What is expected:
This exercise calls for the whole listing to be given again exactly, without images.

Material supplied:
◆ ◆ ◆ ◆ ◆ ◆ ◆
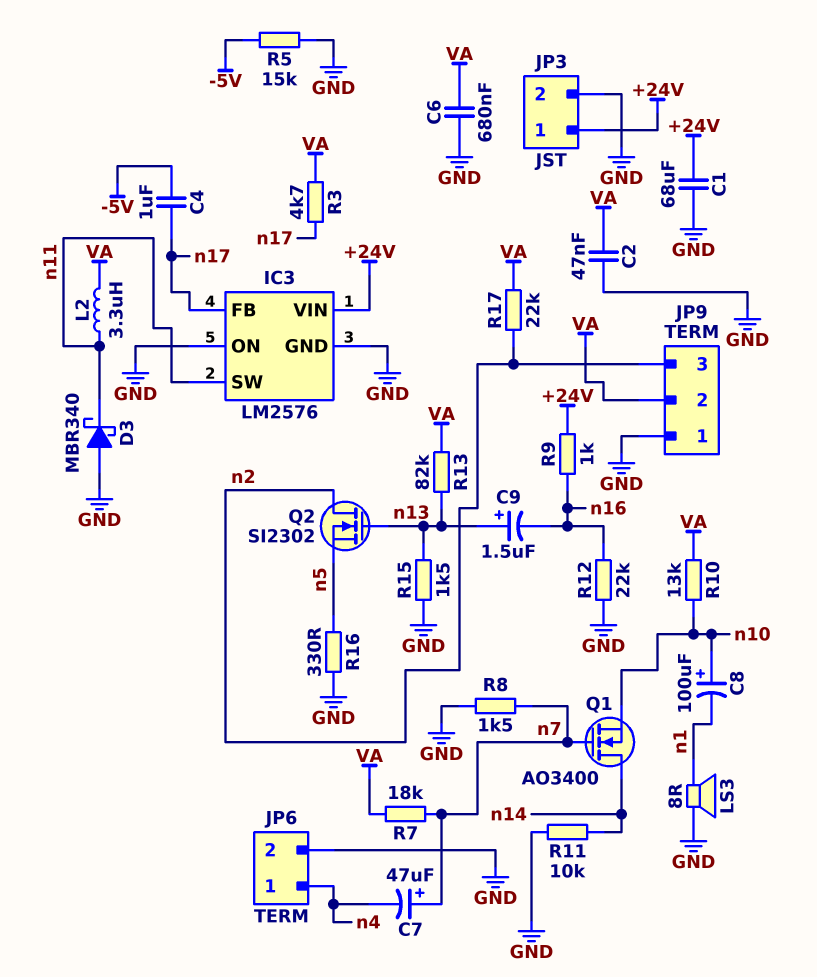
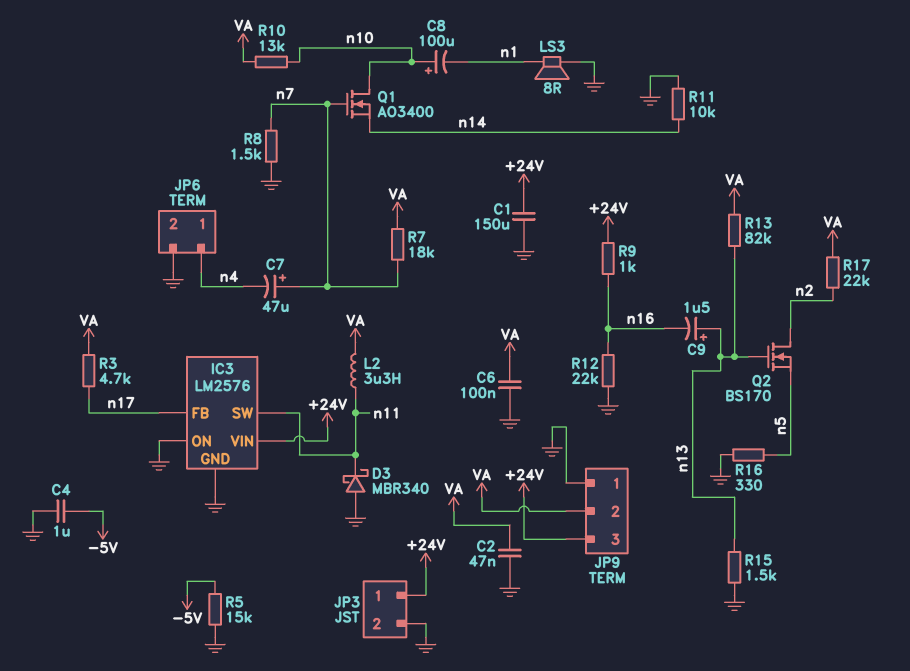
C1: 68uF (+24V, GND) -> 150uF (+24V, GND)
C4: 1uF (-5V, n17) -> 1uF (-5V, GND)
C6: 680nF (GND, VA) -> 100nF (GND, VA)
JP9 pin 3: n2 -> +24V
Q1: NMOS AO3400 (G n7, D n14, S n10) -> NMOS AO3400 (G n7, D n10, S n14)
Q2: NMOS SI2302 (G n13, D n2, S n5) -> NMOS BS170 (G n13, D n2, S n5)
◆ ◆ ◆ ◆ ◆ ◆ ◆
Your response:
C1: 68uF (+24V, GND) -> 150uF (+24V, GND)
C4: 1uF (-5V, n17) -> 1uF (-5V, GND)
C6: 680nF (GND, VA) -> 100nF (GND, VA)
JP9 pin 3: n2 -> +24V
Q1: NMOS AO3400 (G n7, D n14, S n10) -> NMOS AO3400 (G n7, D n10, S n14)
Q2: NMOS SI2302 (G n13, D n2, S n5) -> NMOS BS170 (G n13, D n2, S n5)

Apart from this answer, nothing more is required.